## [WORK ORDER]
The goal here is an exact copy of the entries below, without their pictures.

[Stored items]
============

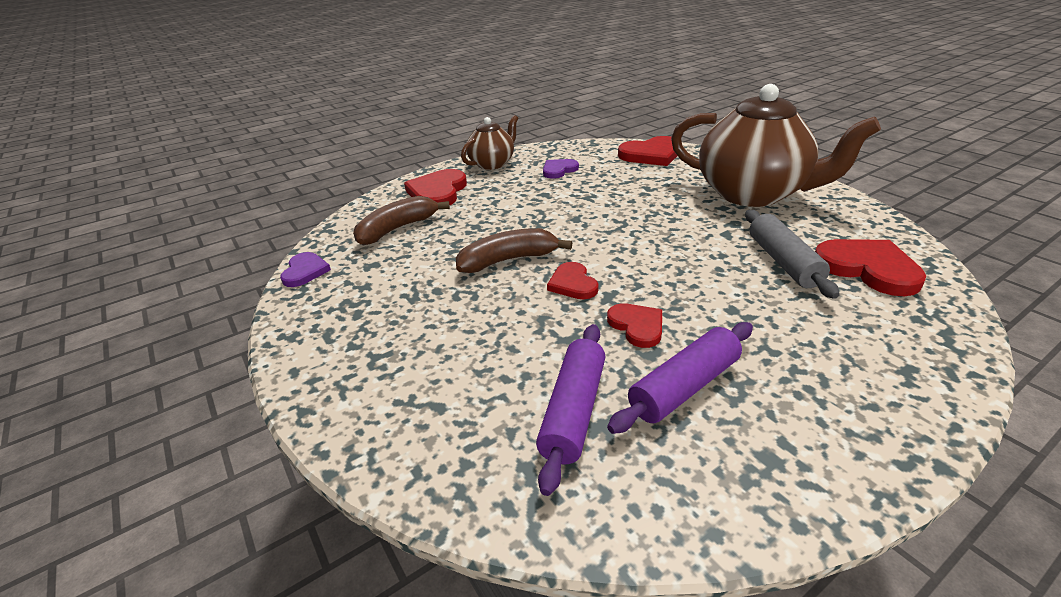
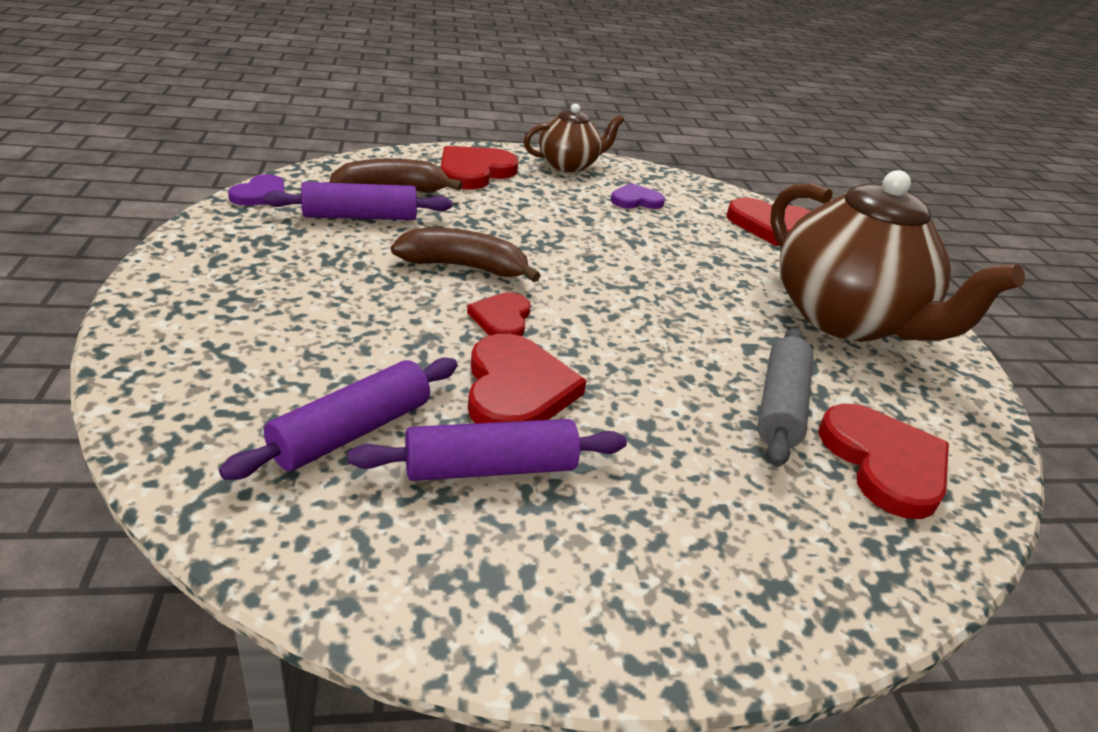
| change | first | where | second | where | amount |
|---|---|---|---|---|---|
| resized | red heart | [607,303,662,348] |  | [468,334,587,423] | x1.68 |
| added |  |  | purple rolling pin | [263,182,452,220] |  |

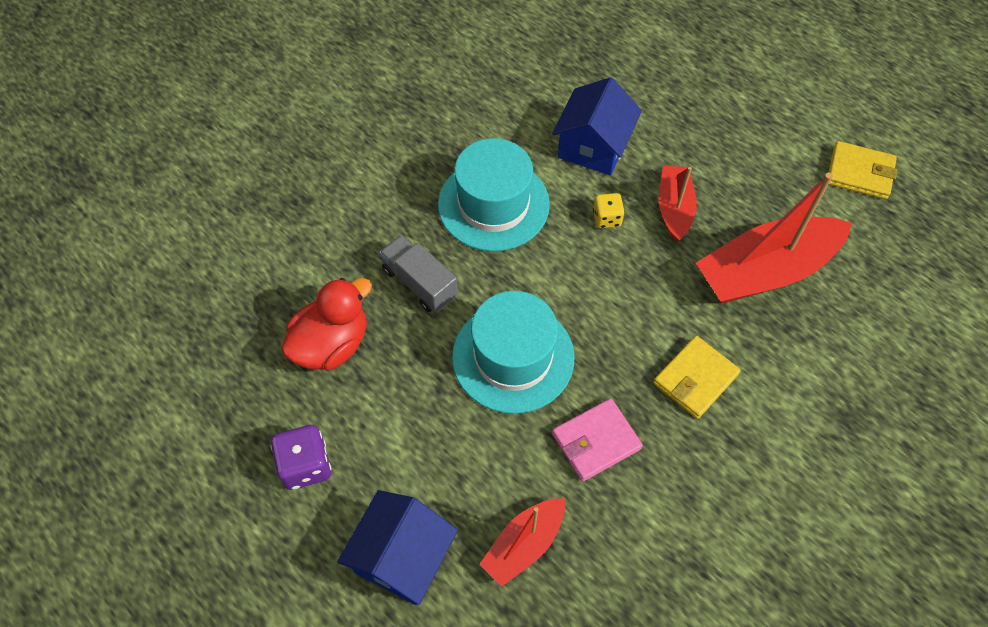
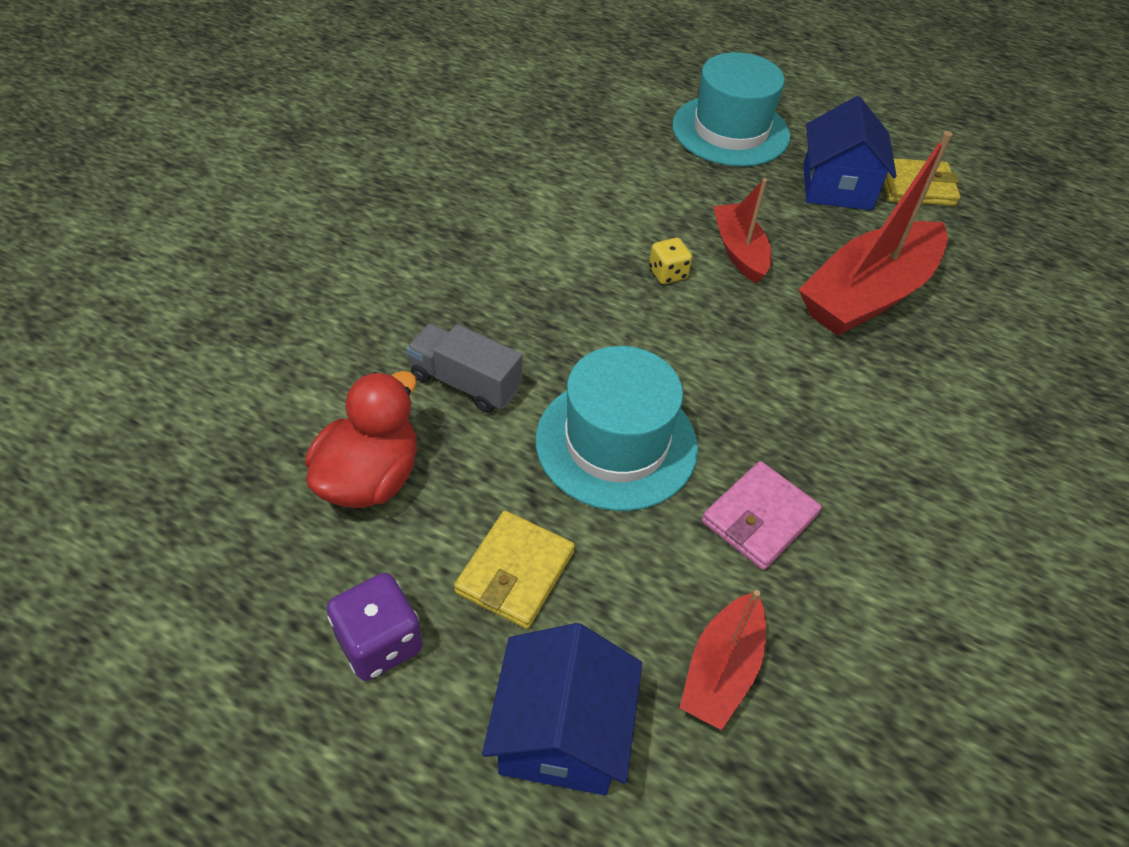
| change | first | where | second | where | amount |
|---|---|---|---|---|---|
| moved | blue house | [552,77,642,175] |  | [803,96,897,210] |  |
| moved | turquoise hat | [438,138,550,251] |  | [672,52,790,167] |  |
| moved | yellow wallet | [653,336,741,419] |  | [454,511,575,629] |  |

============

## [ANSWER SECTION]
| change | first | where | second | where | amount |
|---|---|---|---|---|---|
| resized | red heart | [607,303,662,348] |  | [468,334,587,423] | x1.68 |
| added |  |  | purple rolling pin | [263,182,452,220] |  |

| change | first | where | second | where | amount |
|---|---|---|---|---|---|
| moved | blue house | [552,77,642,175] |  | [803,96,897,210] |  |
| moved | turquoise hat | [438,138,550,251] |  | [672,52,790,167] |  |
| moved | yellow wallet | [653,336,741,419] |  | [454,511,575,629] |  |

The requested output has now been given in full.